● What is needed:
In the listing below, find each line that holds "cylindre" and list it.
##### Source data #####
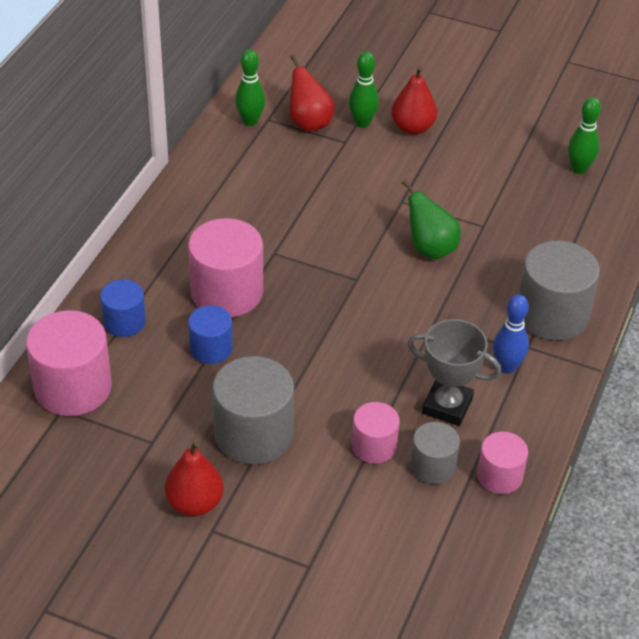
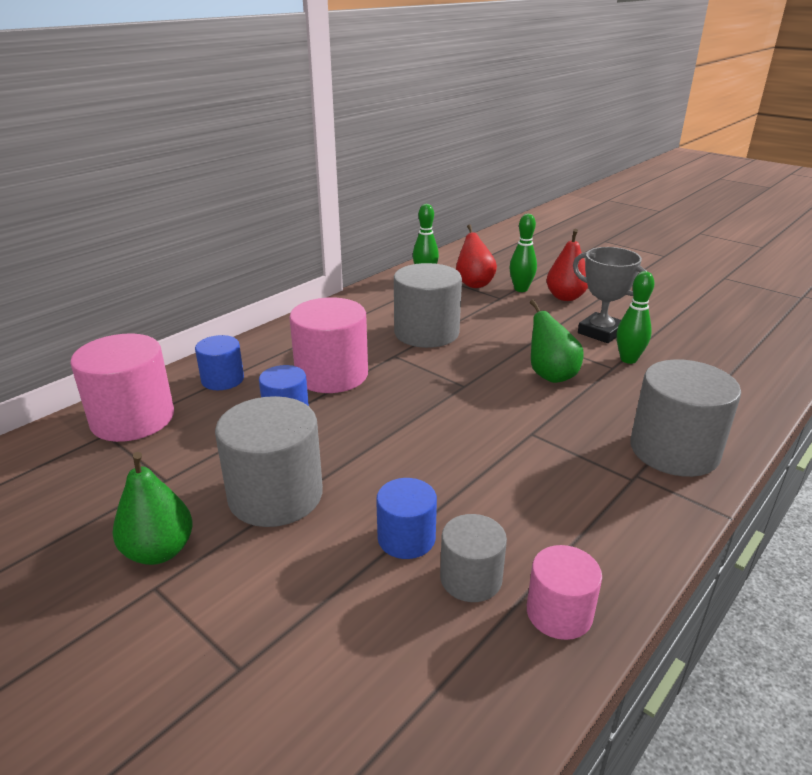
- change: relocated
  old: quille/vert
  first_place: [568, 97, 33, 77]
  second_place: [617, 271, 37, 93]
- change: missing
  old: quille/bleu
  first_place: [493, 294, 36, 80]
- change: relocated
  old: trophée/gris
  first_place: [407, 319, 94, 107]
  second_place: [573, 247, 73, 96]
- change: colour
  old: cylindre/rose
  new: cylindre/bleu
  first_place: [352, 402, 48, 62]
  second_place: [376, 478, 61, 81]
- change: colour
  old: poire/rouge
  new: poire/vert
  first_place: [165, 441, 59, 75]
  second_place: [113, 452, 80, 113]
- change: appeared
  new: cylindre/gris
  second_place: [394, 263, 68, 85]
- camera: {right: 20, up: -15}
#####
● Your solution:
  old: cylindre/rose
  new: cylindre/bleu
  new: cylindre/gris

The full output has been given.